## Recorded information:
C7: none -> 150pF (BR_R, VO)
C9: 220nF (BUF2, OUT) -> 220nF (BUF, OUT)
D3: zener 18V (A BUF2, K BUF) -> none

==

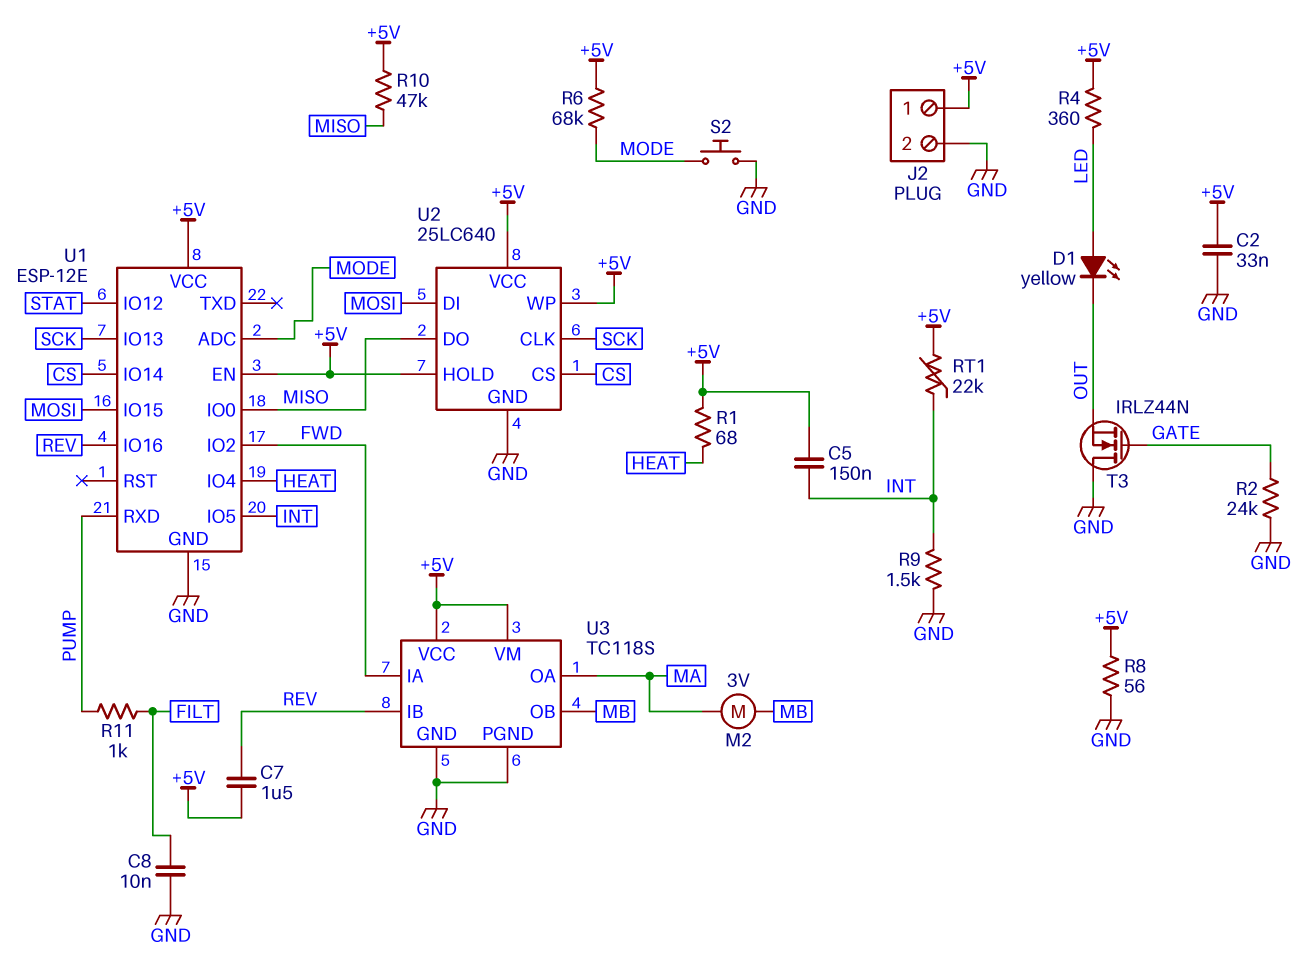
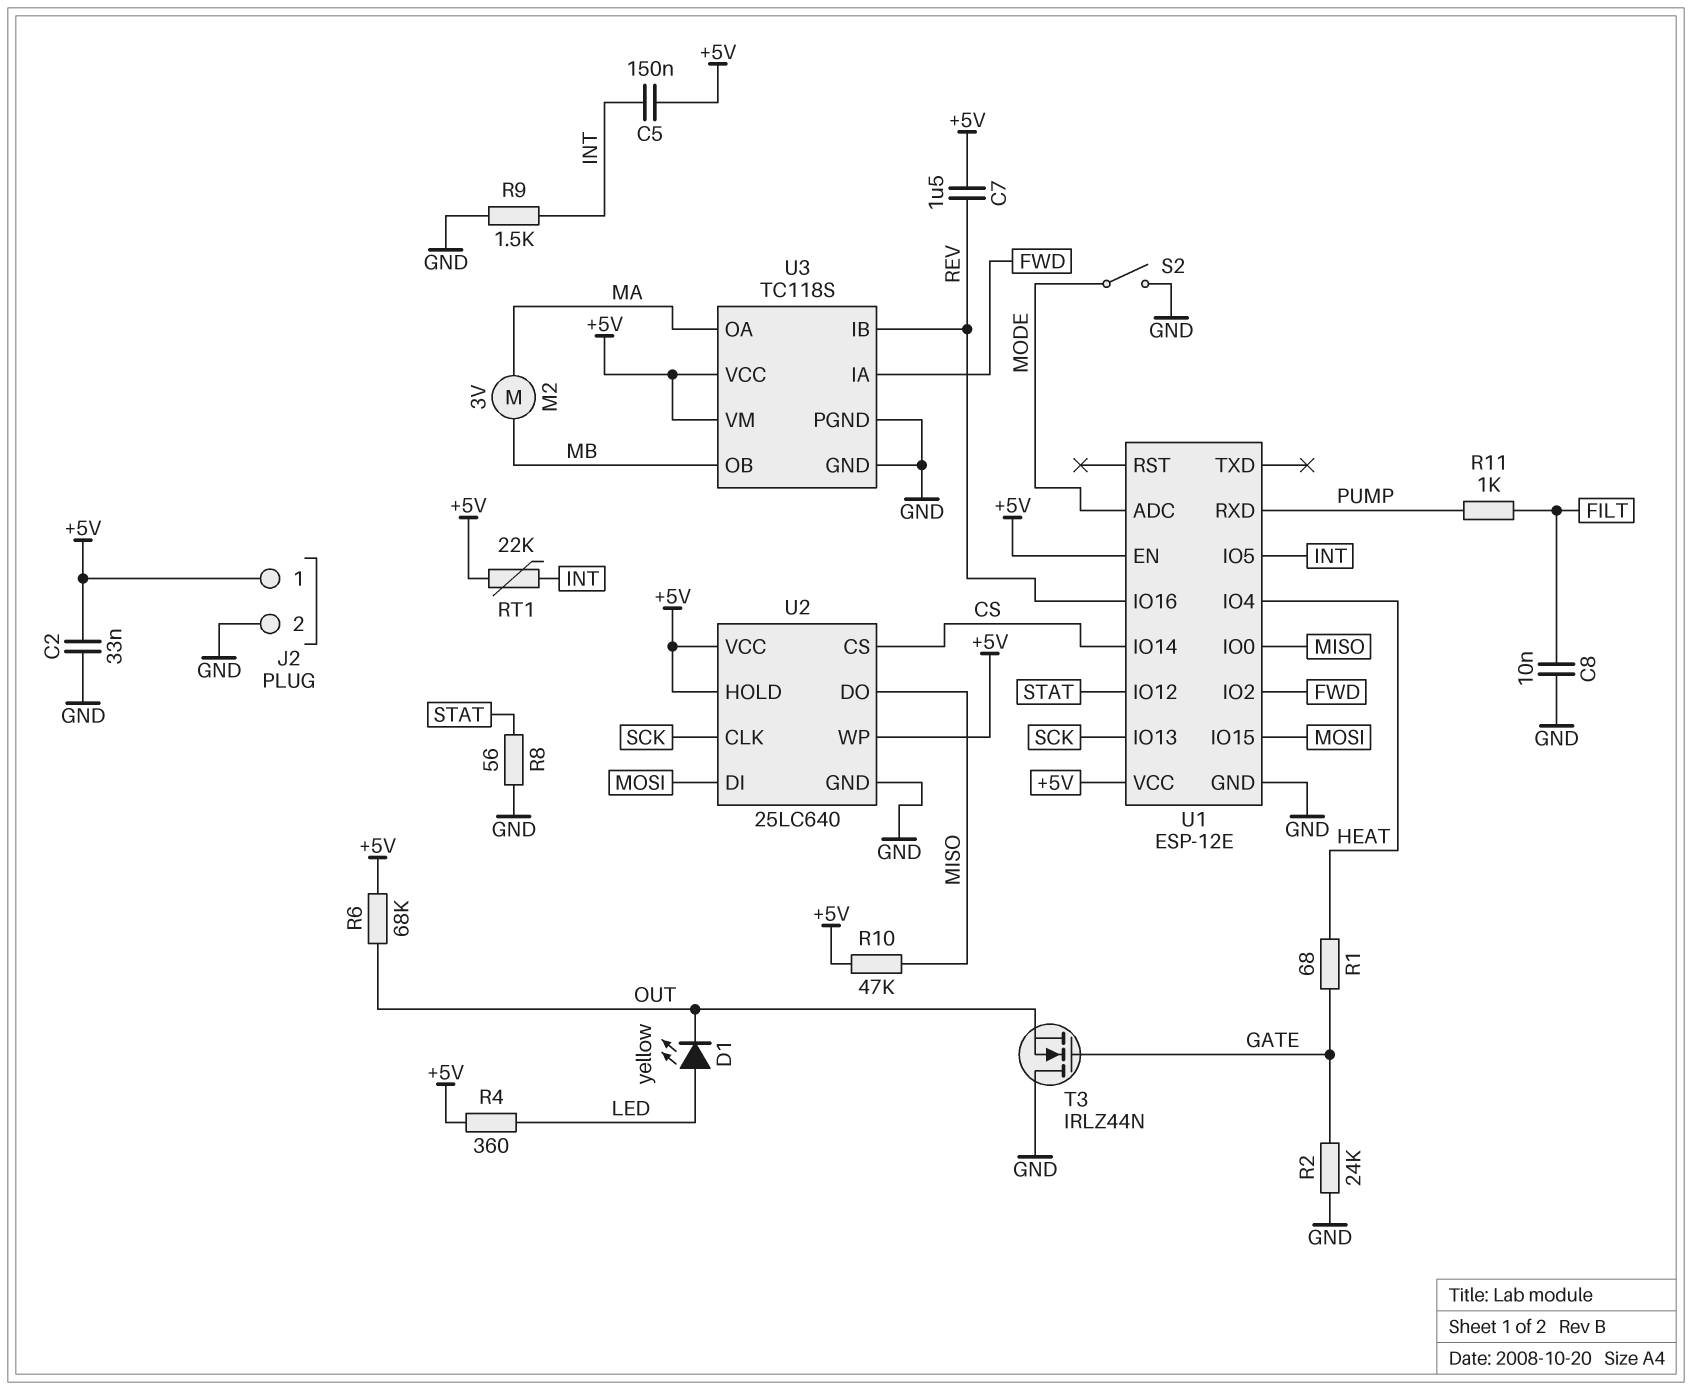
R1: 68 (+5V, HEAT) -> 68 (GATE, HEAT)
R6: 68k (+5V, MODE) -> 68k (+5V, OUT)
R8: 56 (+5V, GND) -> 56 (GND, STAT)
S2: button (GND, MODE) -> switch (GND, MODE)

## Exercise aim:
In the listing above, find the line with "R6: 68k (+5V, MODE) -> 68k (+5V, OUT)" and the line with "S2: button (GND, MODE) -> switch (GND, MODE)", then print exactly those two lines and every line between them, and nothing more.

## Written solution:
R6: 68k (+5V, MODE) -> 68k (+5V, OUT)
R8: 56 (+5V, GND) -> 56 (GND, STAT)
S2: button (GND, MODE) -> switch (GND, MODE)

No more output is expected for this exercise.